Given instruction: Copy the lines of text from every item below word for word, leaving the pictures out.

Records provided:

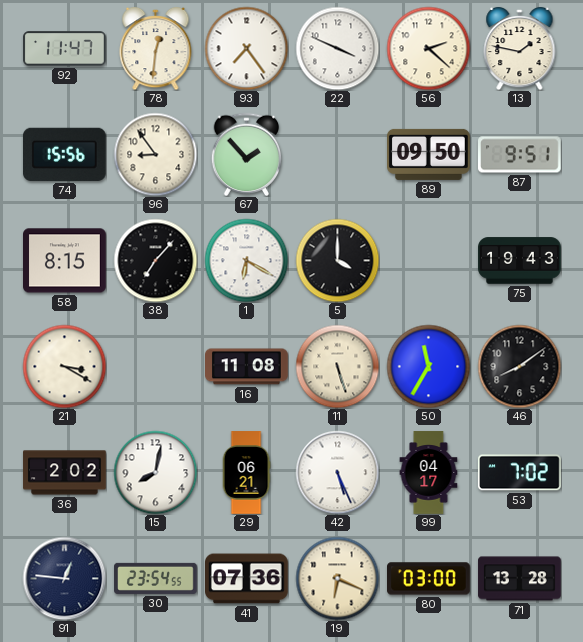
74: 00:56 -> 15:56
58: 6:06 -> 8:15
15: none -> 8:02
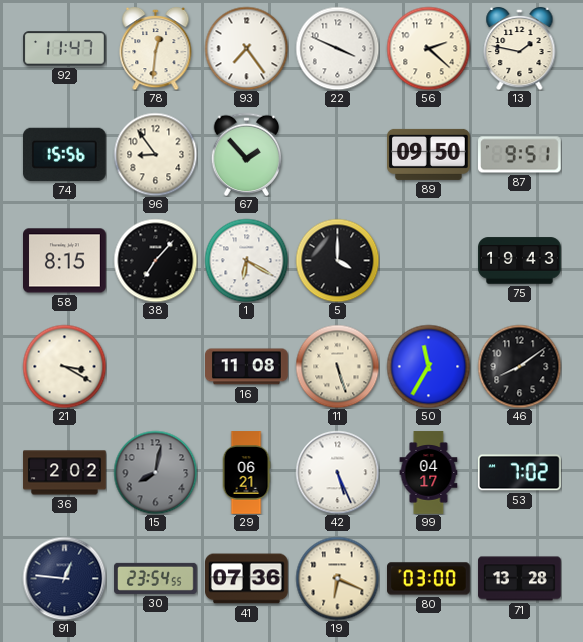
15 dial: white -> grey
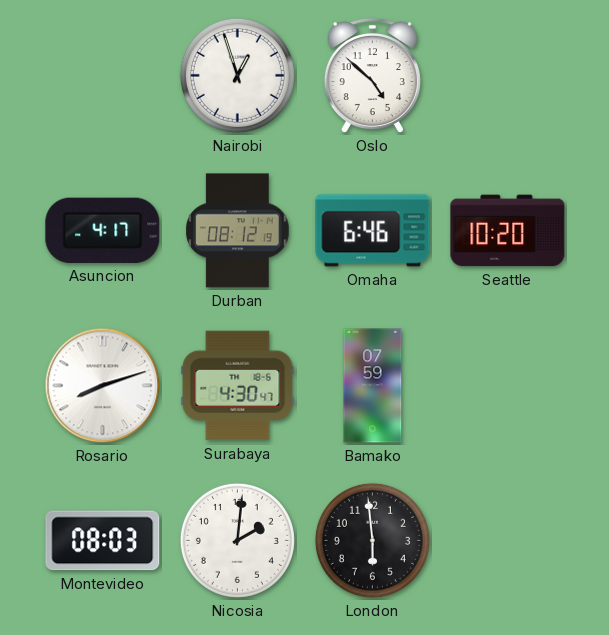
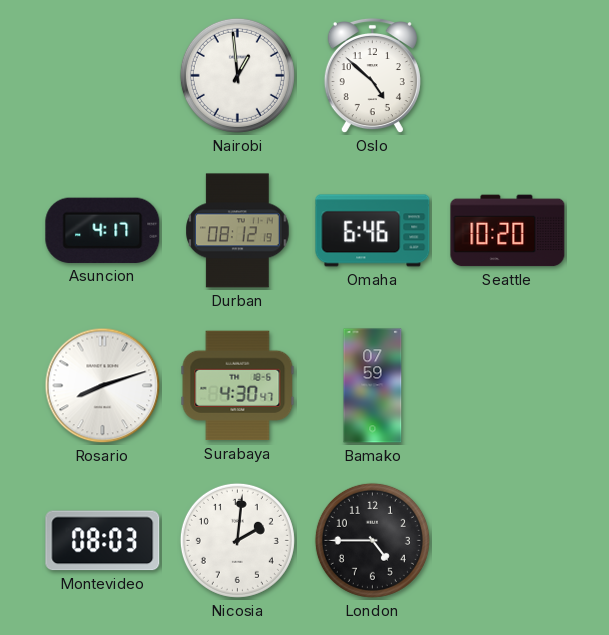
Nairobi: 12:57 -> 12:59
London: 5:59 -> 4:45
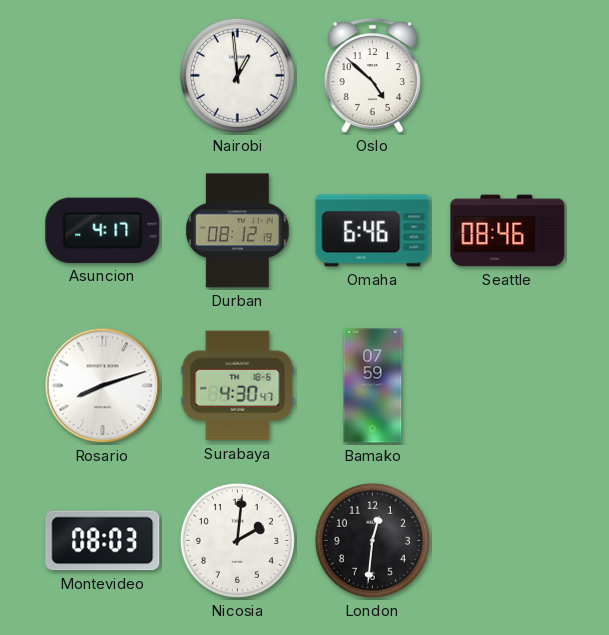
Seattle: 10:20 -> 08:46
London: 4:45 -> 12:31
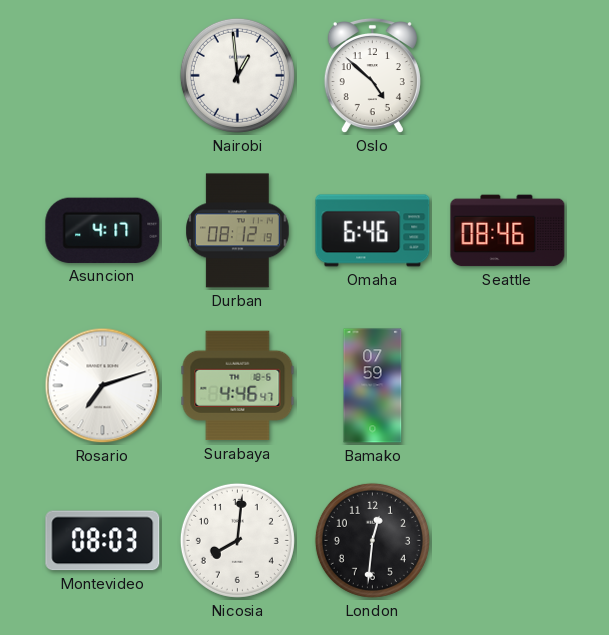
Rosario: 8:12 -> 7:12
Surabaya: 4:30 -> 4:46
Nicosia: 2:01 -> 8:01
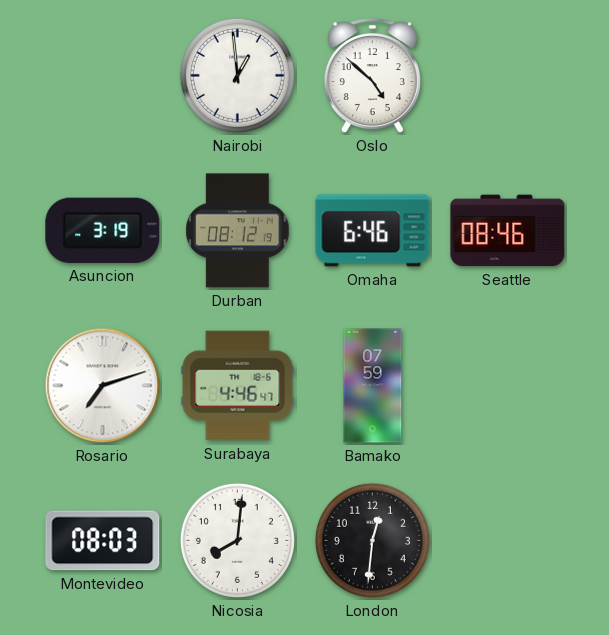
Asuncion: 4:17 -> 3:19
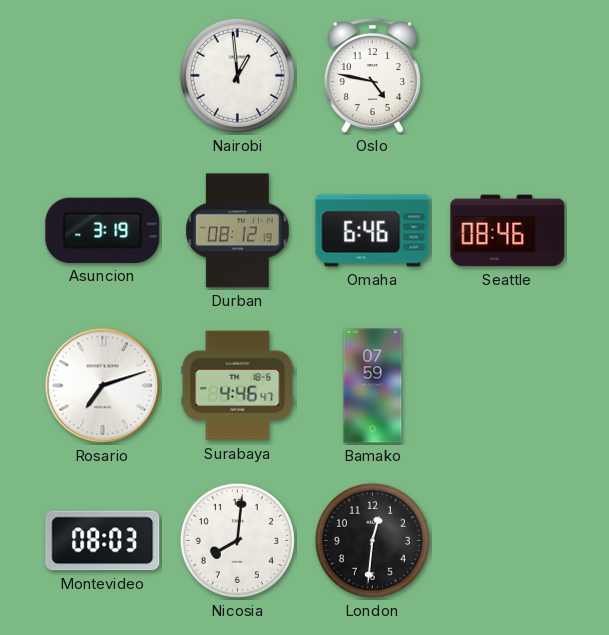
Oslo: 4:52 -> 4:47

Solution to this task:
74: 00:56 -> 15:56
58: 6:06 -> 8:15
15: none -> 8:02
15 dial: white -> grey
Nairobi: 12:57 -> 12:59
London: 5:59 -> 4:45
Seattle: 10:20 -> 08:46
London: 4:45 -> 12:31
Rosario: 8:12 -> 7:12
Surabaya: 4:30 -> 4:46
Nicosia: 2:01 -> 8:01
Asuncion: 4:17 -> 3:19
Oslo: 4:52 -> 4:47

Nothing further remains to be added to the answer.